### [RECORDS FOR PROCESSING]

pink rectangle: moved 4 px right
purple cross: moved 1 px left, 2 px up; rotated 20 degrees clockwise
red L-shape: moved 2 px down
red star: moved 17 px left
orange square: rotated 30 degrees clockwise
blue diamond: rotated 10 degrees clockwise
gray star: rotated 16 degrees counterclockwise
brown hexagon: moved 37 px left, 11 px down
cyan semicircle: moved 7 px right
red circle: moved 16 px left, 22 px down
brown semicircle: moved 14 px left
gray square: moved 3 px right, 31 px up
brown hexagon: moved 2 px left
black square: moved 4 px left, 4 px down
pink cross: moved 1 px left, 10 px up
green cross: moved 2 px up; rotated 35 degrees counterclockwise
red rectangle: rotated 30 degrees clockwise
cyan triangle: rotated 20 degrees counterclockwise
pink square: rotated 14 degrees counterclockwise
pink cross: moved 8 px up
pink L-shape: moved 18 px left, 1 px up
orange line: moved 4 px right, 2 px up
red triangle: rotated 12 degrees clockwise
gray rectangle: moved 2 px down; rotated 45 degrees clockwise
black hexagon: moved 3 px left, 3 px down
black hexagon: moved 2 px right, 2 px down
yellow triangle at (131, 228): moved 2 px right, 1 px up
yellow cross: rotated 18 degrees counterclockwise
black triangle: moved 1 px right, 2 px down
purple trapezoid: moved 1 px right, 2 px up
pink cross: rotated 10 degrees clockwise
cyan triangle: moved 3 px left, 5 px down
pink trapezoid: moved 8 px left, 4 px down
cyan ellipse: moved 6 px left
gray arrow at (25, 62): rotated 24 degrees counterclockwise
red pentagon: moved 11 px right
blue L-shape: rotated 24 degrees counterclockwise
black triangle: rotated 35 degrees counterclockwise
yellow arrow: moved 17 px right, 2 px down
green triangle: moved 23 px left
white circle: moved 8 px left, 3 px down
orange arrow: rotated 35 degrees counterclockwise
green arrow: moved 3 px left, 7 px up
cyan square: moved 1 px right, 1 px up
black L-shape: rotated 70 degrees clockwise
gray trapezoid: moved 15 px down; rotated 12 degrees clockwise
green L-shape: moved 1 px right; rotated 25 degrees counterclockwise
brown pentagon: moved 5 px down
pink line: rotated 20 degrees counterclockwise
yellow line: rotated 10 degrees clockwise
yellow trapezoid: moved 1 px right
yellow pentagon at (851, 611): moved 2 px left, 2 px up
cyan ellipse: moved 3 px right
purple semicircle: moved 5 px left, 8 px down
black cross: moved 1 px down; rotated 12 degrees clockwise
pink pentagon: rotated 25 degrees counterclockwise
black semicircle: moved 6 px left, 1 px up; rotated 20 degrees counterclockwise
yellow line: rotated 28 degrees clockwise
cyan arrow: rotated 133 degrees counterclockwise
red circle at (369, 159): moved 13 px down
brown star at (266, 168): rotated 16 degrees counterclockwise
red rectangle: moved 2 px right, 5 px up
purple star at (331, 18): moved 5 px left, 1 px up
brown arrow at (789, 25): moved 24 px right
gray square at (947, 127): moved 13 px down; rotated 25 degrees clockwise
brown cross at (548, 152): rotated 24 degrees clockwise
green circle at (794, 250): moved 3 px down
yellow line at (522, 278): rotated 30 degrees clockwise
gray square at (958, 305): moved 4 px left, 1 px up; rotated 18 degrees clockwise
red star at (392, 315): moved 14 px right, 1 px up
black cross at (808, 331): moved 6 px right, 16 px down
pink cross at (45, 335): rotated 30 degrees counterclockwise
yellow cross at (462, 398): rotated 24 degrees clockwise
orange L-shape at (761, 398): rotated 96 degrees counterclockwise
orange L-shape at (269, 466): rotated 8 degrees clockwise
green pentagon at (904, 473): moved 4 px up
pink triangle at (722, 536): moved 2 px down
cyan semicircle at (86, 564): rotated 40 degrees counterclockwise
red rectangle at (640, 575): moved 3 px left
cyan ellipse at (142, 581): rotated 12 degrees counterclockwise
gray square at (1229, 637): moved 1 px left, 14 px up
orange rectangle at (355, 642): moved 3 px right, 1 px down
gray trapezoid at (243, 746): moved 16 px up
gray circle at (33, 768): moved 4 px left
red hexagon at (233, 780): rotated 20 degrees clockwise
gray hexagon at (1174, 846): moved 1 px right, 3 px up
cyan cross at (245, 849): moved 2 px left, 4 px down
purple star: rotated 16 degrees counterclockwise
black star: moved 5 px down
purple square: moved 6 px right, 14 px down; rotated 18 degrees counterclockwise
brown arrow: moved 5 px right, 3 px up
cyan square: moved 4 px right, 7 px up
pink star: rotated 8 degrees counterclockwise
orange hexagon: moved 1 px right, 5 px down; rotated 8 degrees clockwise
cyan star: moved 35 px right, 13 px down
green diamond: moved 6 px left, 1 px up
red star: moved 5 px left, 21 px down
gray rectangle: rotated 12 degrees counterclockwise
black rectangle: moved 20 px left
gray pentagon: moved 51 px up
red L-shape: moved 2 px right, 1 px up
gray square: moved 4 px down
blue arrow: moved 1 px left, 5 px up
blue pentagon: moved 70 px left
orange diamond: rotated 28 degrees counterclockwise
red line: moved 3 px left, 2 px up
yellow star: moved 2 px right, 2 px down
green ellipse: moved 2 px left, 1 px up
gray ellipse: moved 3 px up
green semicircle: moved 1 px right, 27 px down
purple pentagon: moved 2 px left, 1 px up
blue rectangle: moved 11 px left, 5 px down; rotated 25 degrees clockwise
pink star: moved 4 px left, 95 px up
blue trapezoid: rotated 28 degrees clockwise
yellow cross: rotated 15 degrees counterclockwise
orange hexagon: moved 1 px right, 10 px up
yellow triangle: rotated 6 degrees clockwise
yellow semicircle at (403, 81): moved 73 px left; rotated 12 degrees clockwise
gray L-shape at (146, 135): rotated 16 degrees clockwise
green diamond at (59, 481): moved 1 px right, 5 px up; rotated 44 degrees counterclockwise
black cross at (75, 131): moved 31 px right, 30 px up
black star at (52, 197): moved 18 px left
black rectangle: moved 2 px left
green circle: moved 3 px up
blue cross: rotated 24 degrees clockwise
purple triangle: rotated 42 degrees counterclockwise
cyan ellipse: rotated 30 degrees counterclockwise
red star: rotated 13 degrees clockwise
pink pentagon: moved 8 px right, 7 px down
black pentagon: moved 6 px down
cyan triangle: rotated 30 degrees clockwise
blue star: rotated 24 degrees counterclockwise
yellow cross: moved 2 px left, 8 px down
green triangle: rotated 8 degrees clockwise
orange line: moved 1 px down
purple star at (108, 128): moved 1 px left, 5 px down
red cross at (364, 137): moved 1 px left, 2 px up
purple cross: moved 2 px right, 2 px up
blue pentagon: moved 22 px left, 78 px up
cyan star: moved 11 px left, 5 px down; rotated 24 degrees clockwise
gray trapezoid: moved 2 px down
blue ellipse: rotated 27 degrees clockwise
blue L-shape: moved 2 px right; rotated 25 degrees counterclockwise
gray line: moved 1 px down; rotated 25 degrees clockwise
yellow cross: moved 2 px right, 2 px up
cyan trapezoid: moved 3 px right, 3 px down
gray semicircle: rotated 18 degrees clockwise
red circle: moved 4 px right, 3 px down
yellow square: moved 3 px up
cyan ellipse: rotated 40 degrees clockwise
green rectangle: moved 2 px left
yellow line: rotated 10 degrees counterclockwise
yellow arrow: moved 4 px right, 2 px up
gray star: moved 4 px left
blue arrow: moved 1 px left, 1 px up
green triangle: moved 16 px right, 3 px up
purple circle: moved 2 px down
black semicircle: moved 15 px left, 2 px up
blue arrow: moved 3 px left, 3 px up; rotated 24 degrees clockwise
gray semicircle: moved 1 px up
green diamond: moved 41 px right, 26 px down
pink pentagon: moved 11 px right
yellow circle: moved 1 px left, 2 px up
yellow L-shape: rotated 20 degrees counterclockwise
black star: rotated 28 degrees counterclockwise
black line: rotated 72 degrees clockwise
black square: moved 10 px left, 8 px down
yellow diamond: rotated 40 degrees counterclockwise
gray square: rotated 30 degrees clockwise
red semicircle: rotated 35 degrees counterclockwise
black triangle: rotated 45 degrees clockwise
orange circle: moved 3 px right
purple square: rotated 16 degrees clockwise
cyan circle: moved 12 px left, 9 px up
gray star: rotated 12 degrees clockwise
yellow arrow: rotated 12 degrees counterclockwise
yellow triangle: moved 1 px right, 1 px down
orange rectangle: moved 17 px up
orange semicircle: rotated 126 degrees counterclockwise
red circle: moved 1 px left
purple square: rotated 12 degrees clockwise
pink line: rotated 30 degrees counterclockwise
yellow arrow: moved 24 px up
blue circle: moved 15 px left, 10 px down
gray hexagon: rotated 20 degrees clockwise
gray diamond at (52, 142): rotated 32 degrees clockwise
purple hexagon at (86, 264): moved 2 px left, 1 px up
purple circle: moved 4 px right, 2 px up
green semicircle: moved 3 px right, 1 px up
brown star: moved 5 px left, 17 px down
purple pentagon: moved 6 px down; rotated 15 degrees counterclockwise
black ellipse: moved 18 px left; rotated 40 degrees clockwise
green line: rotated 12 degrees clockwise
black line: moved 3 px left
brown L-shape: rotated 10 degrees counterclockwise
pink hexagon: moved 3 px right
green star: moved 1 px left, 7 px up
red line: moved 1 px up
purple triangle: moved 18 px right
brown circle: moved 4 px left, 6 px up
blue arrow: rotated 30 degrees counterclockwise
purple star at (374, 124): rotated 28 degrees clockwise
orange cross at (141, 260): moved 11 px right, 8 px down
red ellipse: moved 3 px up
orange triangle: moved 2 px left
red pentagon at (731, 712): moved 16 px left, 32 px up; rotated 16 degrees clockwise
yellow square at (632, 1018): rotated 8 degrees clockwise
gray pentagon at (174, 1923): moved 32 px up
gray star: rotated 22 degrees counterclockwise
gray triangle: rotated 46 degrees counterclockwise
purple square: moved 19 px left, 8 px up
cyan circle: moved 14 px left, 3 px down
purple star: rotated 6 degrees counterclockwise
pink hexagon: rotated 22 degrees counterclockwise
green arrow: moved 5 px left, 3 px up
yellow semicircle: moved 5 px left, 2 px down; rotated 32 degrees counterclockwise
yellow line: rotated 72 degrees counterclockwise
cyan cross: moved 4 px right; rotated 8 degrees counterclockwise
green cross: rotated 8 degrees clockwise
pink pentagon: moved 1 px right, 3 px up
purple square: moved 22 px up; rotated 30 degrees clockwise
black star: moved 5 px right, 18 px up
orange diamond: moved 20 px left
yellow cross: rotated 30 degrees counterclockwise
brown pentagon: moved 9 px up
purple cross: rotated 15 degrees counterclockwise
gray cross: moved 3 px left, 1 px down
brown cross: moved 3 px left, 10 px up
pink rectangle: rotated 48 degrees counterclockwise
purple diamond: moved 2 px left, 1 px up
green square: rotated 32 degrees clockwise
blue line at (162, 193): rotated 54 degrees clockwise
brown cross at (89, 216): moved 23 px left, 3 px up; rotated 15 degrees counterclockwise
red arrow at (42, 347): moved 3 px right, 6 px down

### [YOUR OBJECTIVE]
Please give back exactly the lines of the listing above that run from the one containing "pink pentagon: moved 1 px right, 3 px up" through the one containing "purple diamond: moved 2 px left, 1 px up", and only those.

### [COMPLETED TASK]
pink pentagon: moved 1 px right, 3 px up
purple square: moved 22 px up; rotated 30 degrees clockwise
black star: moved 5 px right, 18 px up
orange diamond: moved 20 px left
yellow cross: rotated 30 degrees counterclockwise
brown pentagon: moved 9 px up
purple cross: rotated 15 degrees counterclockwise
gray cross: moved 3 px left, 1 px down
brown cross: moved 3 px left, 10 px up
pink rectangle: rotated 48 degrees counterclockwise
purple diamond: moved 2 px left, 1 px up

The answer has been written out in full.